EXERCISE DESCRIPTION → When you print the records below, keep every word exact and leave out the images.

━━━ EXCERPTED RECORDS

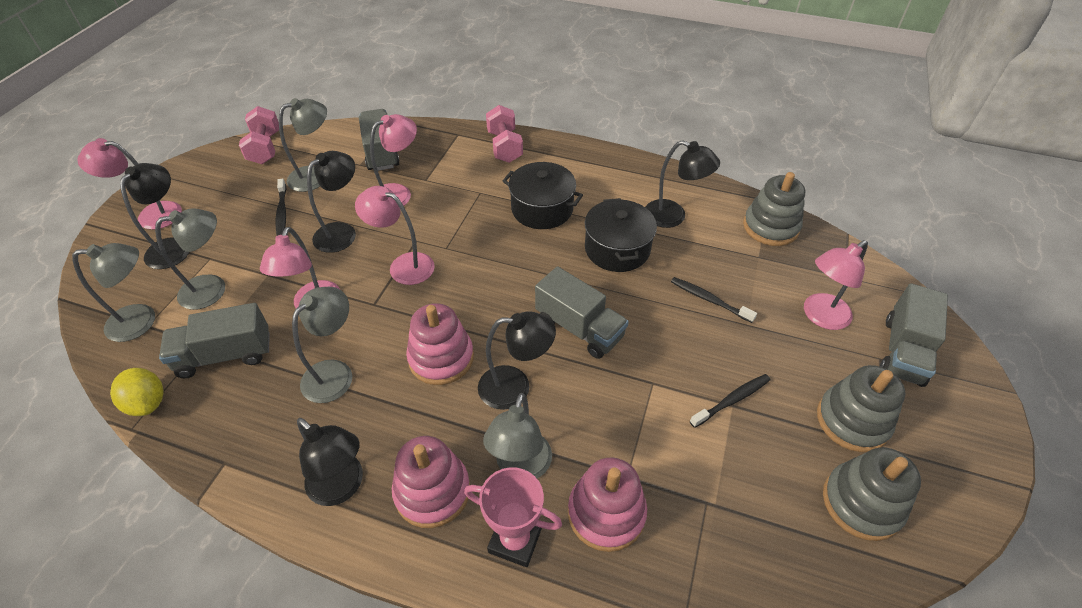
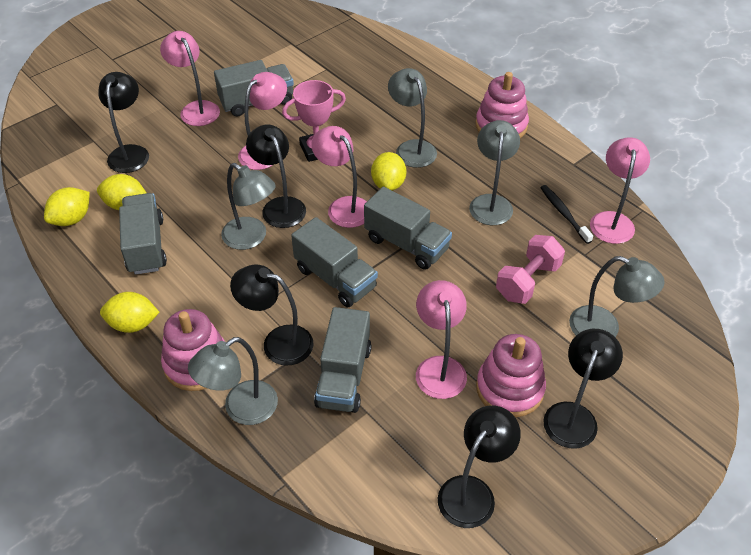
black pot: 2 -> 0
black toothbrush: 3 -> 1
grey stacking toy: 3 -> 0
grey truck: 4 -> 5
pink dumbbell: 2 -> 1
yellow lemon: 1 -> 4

━━━━━━

RESPONSE BOX →
black pot: 2 -> 0
black toothbrush: 3 -> 1
grey stacking toy: 3 -> 0
grey truck: 4 -> 5
pink dumbbell: 2 -> 1
yellow lemon: 1 -> 4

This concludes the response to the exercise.